▶ _Work to complete_: Excerpt from the entries below: please repeat exactly the lines from the one containing "move,étoile (blanc),162 395" through the last one, both ends included, with no pictures.

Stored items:

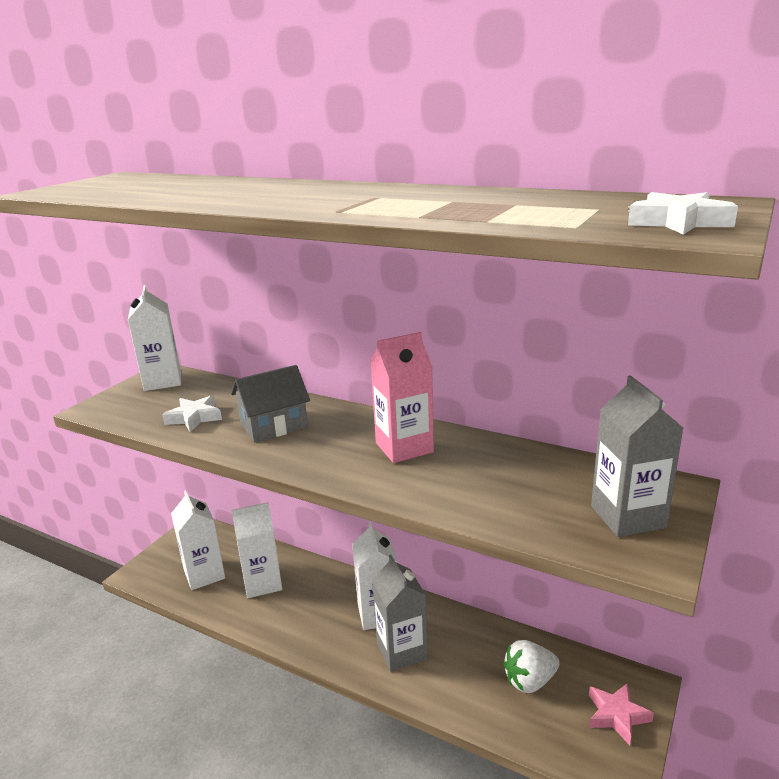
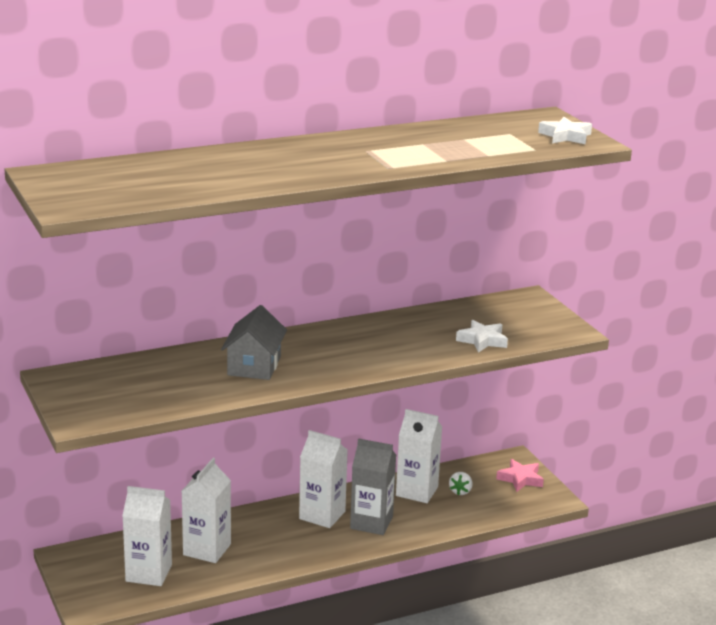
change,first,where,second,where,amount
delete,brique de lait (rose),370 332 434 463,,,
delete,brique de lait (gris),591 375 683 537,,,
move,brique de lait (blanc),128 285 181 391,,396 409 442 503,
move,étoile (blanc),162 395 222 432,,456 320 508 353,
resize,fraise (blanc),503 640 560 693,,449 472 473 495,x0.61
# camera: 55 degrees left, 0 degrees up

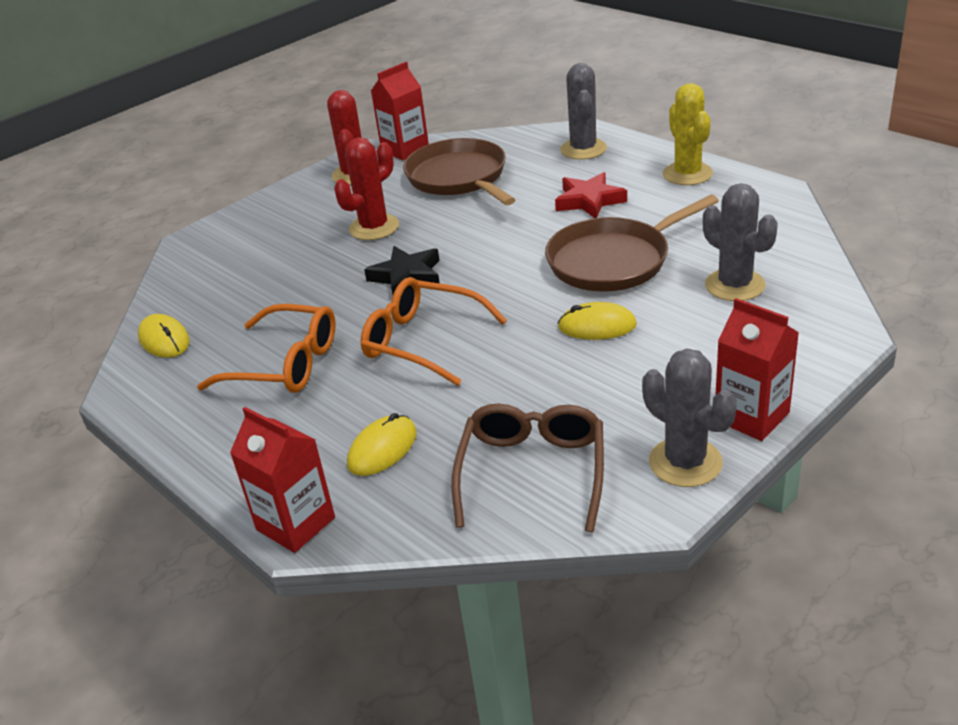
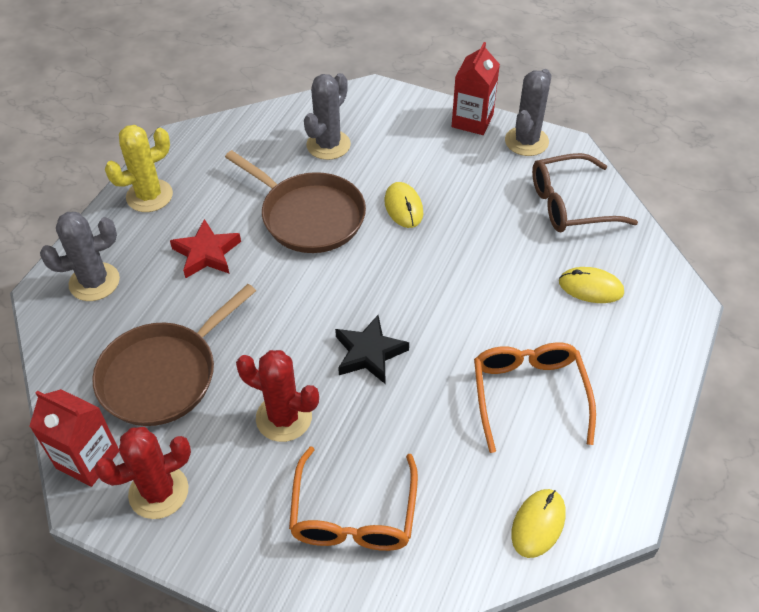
change,first,where,second,where,amount
delete,brique de lait (rouge),230 407 335 553,,,
move,lunettes (orange),361 277 507 386,,289 446 418 551,
# camera: 115 degrees left, 15 degrees up

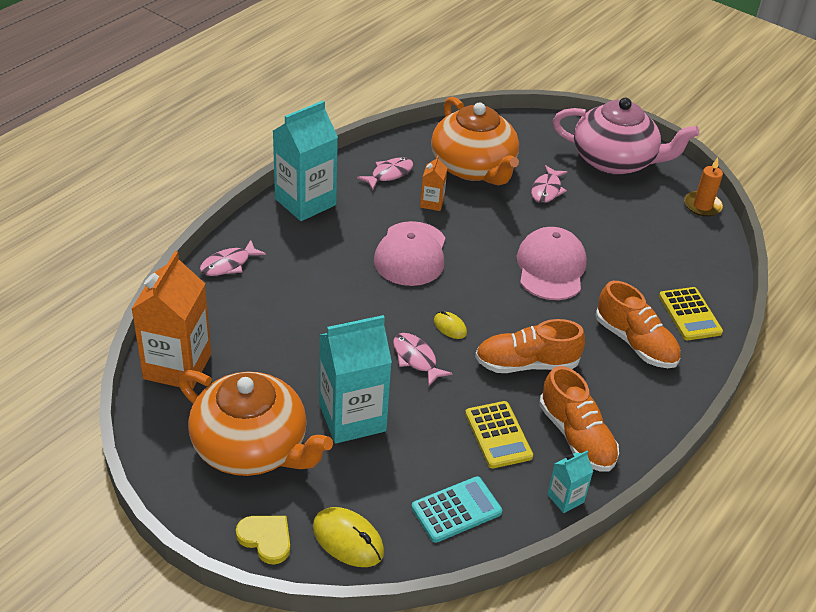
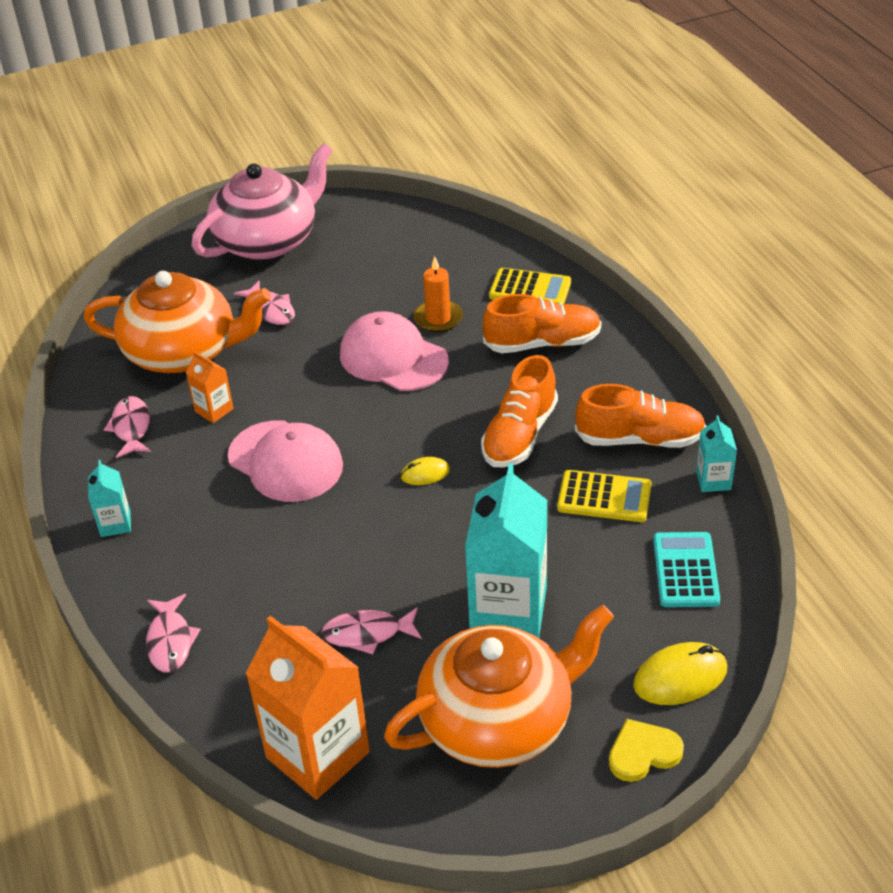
change,first,where,second,where,amount
move,poisson (rose),393 333 452 386,,321 607 422 654,
move,bougie (orange),684 158 723 217,,414 256 463 332,
resize,brique de lait (turquoise),273 100 338 221,,88 460 131 537,x0.47
# camera: 55 degrees left, 0 degrees up

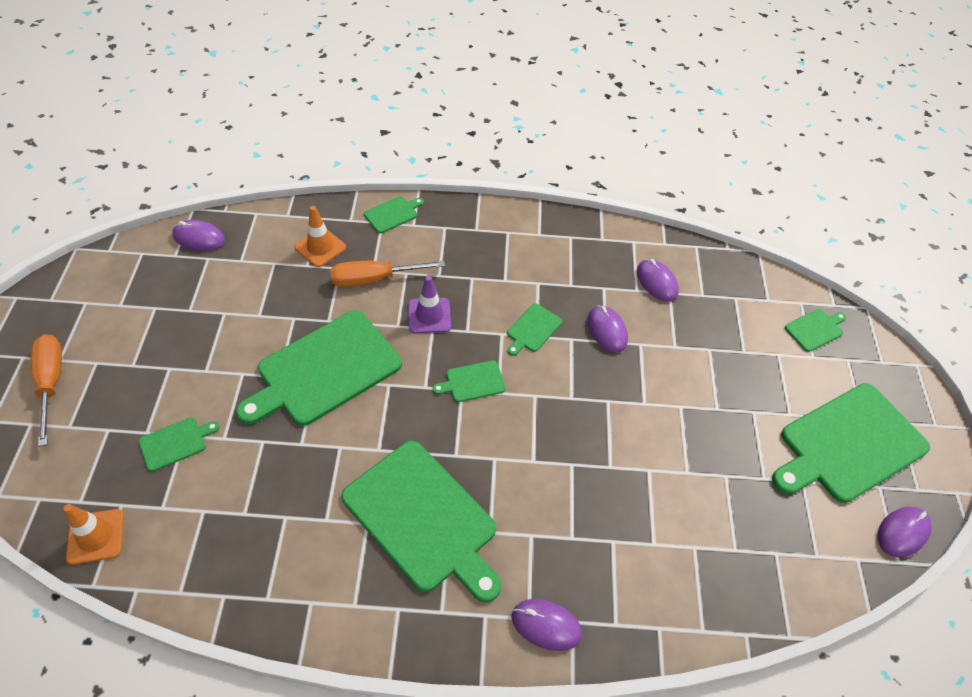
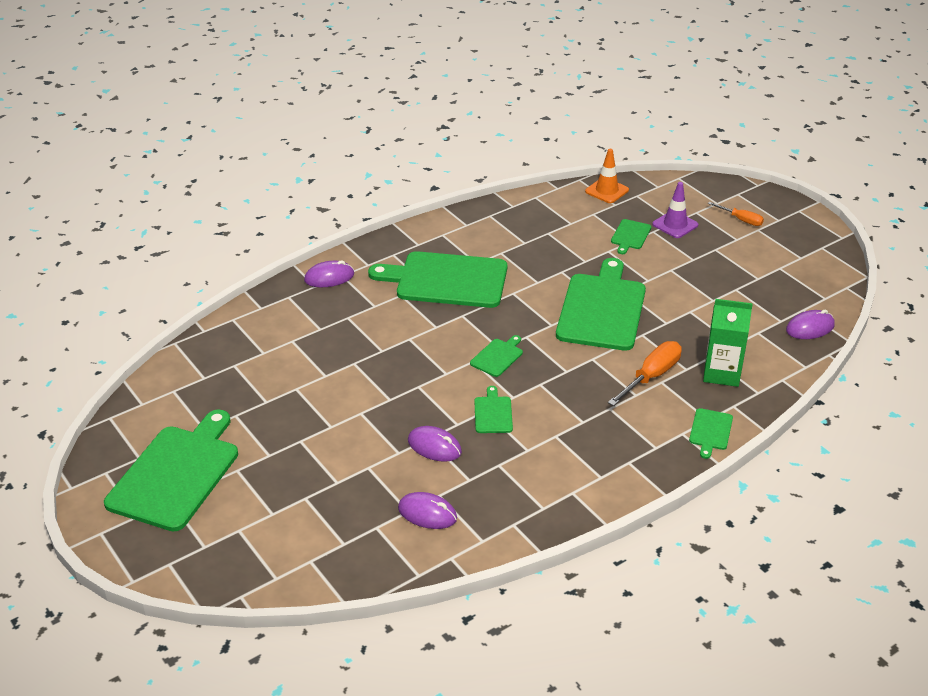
change,first,where,second,where,amount
delete,planche à découper (vert),785 309 846 352,,,
delete,souris (violet),877 507 932 557,,,
move,cône de chantier (violet),408 276 451 333,,652 182 698 238,
replace,cône de chantier (orange),294 206 346 267,brique de lait (vert),703 299 753 387,
resize,tournevis (orange),31 334 62 447,,708 202 764 226,x0.61
# camera: 145 degrees right, 15 degrees down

▶ _Exercise output_:
move,étoile (blanc),162 395 222 432,,456 320 508 353,
resize,fraise (blanc),503 640 560 693,,449 472 473 495,x0.61
# camera: 55 degrees left, 0 degrees up

change,first,where,second,where,amount
delete,brique de lait (rouge),230 407 335 553,,,
move,lunettes (orange),361 277 507 386,,289 446 418 551,
# camera: 115 degrees left, 15 degrees up

change,first,where,second,where,amount
move,poisson (rose),393 333 452 386,,321 607 422 654,
move,bougie (orange),684 158 723 217,,414 256 463 332,
resize,brique de lait (turquoise),273 100 338 221,,88 460 131 537,x0.47
# camera: 55 degrees left, 0 degrees up

change,first,where,second,where,amount
delete,planche à découper (vert),785 309 846 352,,,
delete,souris (violet),877 507 932 557,,,
move,cône de chantier (violet),408 276 451 333,,652 182 698 238,
replace,cône de chantier (orange),294 206 346 267,brique de lait (vert),703 299 753 387,
resize,tournevis (orange),31 334 62 447,,708 202 764 226,x0.61
# camera: 145 degrees right, 15 degrees down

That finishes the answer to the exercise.